EXERCISE DIRECTIONS: Below are records to repeat exactly; do not include any pictures.

[ENTRIES SHOWN Boundary: Start]

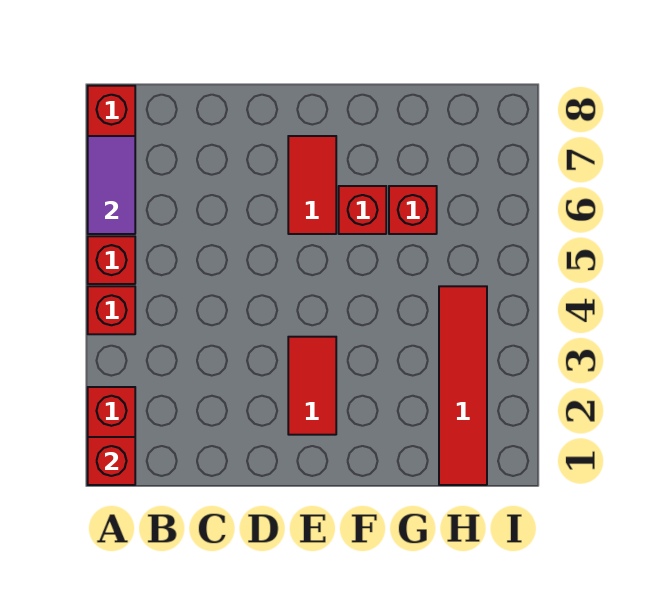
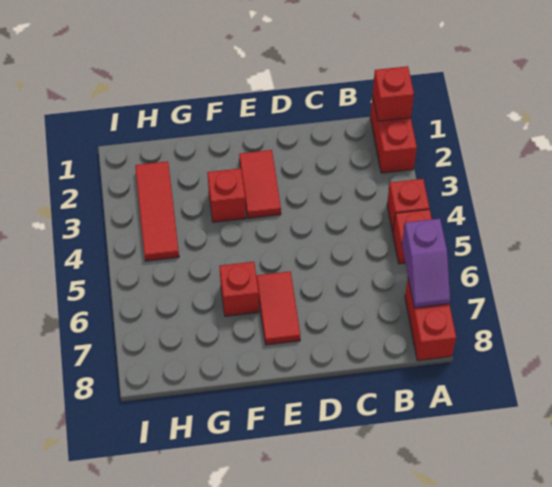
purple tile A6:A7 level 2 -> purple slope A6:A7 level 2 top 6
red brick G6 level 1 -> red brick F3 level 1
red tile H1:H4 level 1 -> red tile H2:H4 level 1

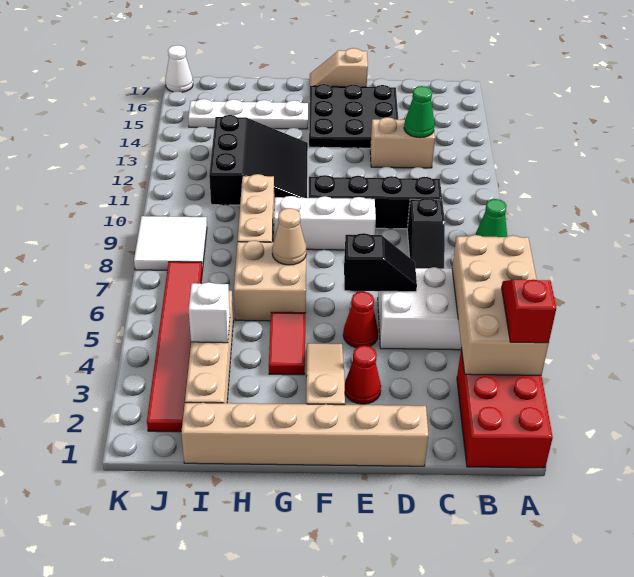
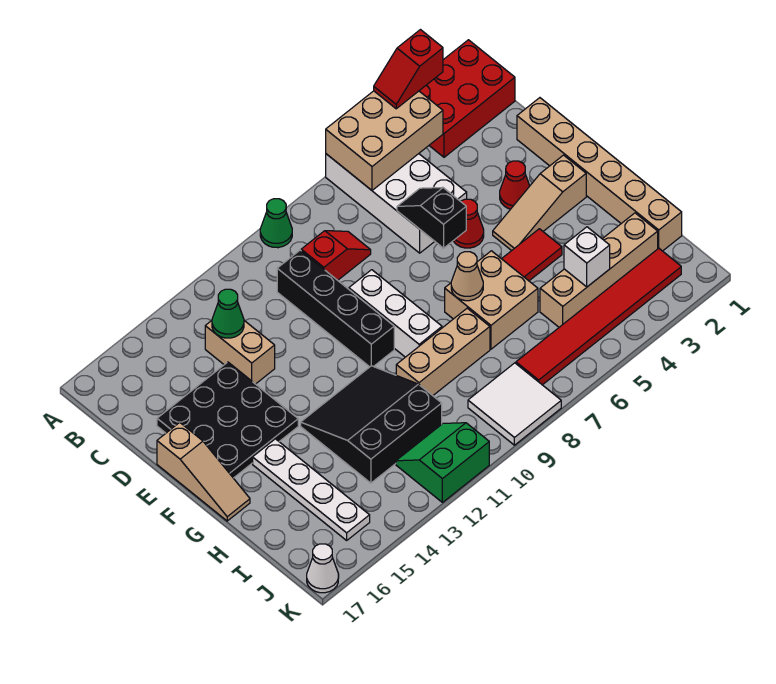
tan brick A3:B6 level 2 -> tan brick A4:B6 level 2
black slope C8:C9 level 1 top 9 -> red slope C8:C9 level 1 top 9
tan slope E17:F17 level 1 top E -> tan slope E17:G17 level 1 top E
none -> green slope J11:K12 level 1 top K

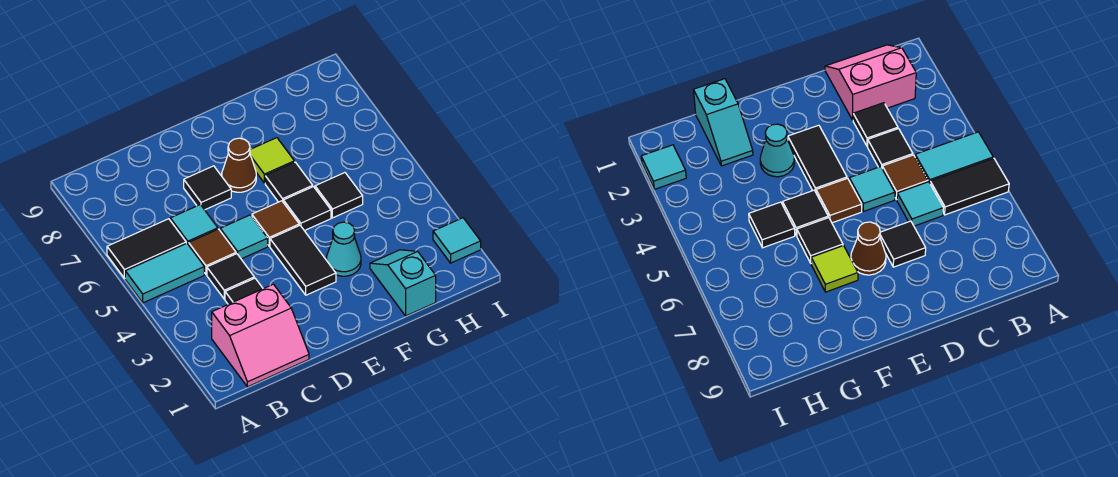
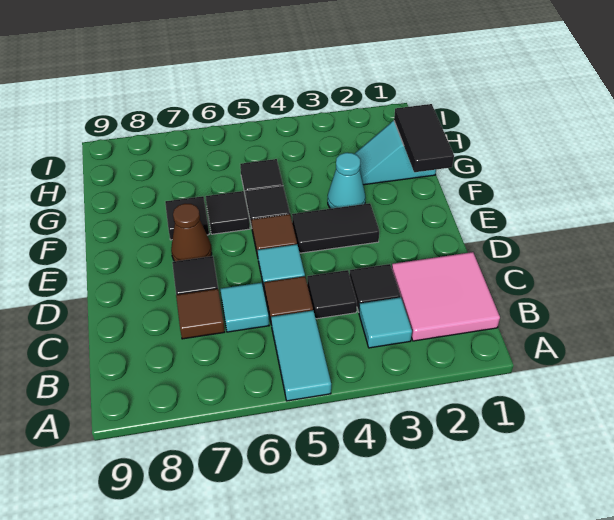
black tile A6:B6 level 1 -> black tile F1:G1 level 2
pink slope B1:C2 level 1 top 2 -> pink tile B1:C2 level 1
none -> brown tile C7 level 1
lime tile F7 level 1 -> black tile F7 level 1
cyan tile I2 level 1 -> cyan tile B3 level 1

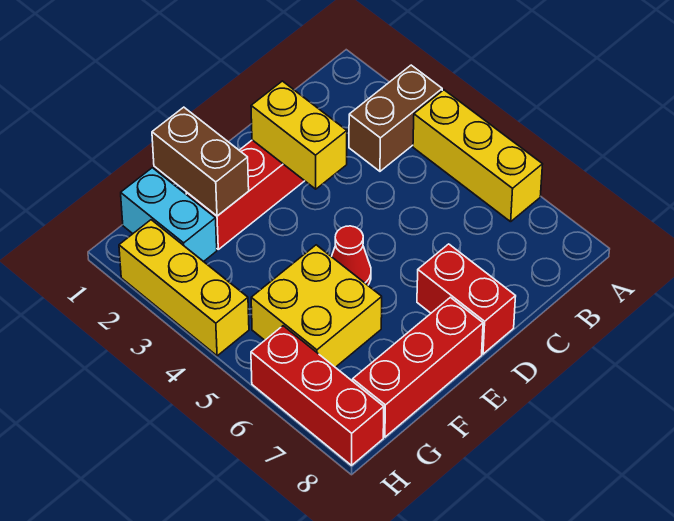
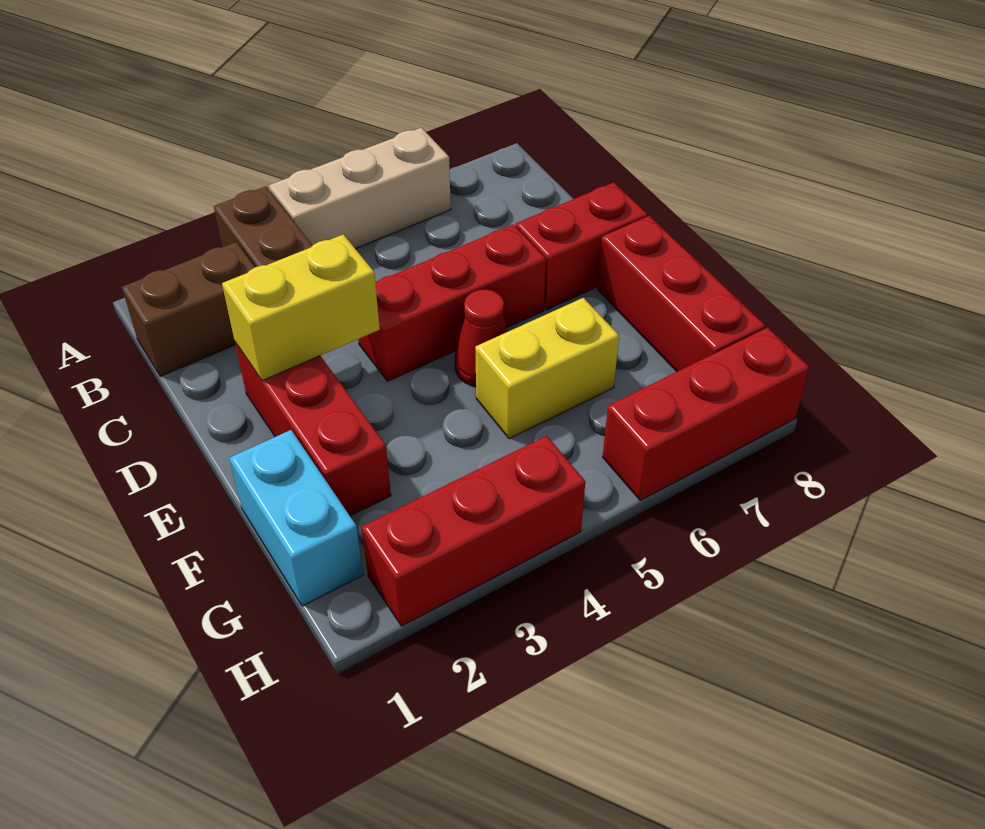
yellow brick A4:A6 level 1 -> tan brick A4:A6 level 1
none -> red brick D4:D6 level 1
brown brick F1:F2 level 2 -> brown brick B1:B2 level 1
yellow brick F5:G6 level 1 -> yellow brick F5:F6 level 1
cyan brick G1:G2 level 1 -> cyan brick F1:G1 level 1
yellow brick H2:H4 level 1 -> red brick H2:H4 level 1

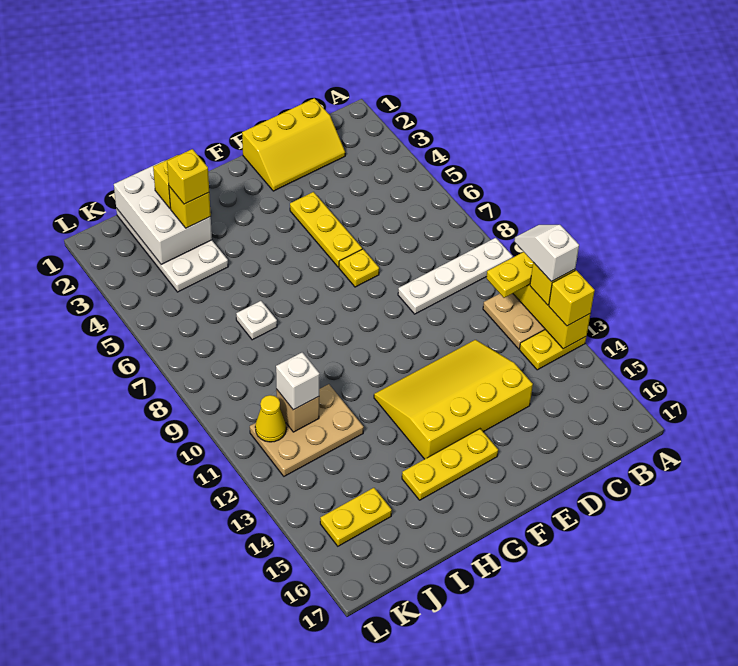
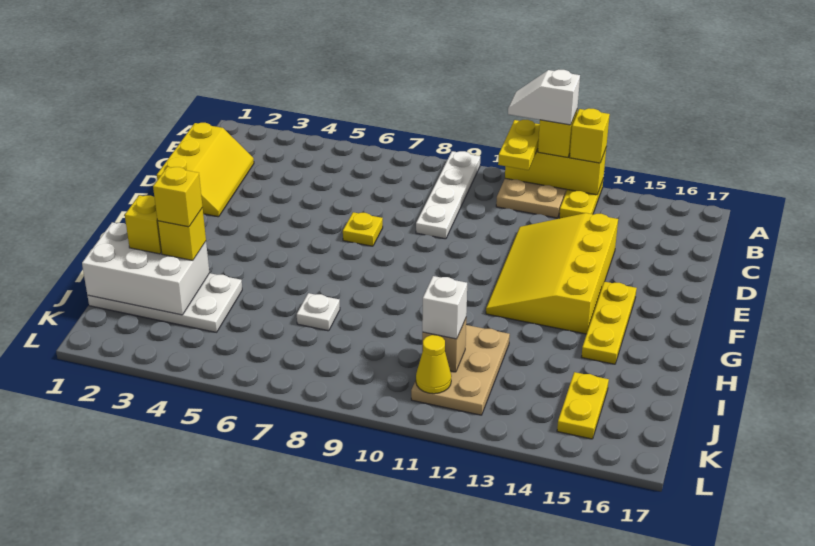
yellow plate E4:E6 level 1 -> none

[ENTRIES SHOWN Boundary: End]

EXERCISE SOLUTION:
purple tile A6:A7 level 2 -> purple slope A6:A7 level 2 top 6
red brick G6 level 1 -> red brick F3 level 1
red tile H1:H4 level 1 -> red tile H2:H4 level 1

tan brick A3:B6 level 2 -> tan brick A4:B6 level 2
black slope C8:C9 level 1 top 9 -> red slope C8:C9 level 1 top 9
tan slope E17:F17 level 1 top E -> tan slope E17:G17 level 1 top E
none -> green slope J11:K12 level 1 top K

black tile A6:B6 level 1 -> black tile F1:G1 level 2
pink slope B1:C2 level 1 top 2 -> pink tile B1:C2 level 1
none -> brown tile C7 level 1
lime tile F7 level 1 -> black tile F7 level 1
cyan tile I2 level 1 -> cyan tile B3 level 1

yellow brick A4:A6 level 1 -> tan brick A4:A6 level 1
none -> red brick D4:D6 level 1
brown brick F1:F2 level 2 -> brown brick B1:B2 level 1
yellow brick F5:G6 level 1 -> yellow brick F5:F6 level 1
cyan brick G1:G2 level 1 -> cyan brick F1:G1 level 1
yellow brick H2:H4 level 1 -> red brick H2:H4 level 1

yellow plate E4:E6 level 1 -> none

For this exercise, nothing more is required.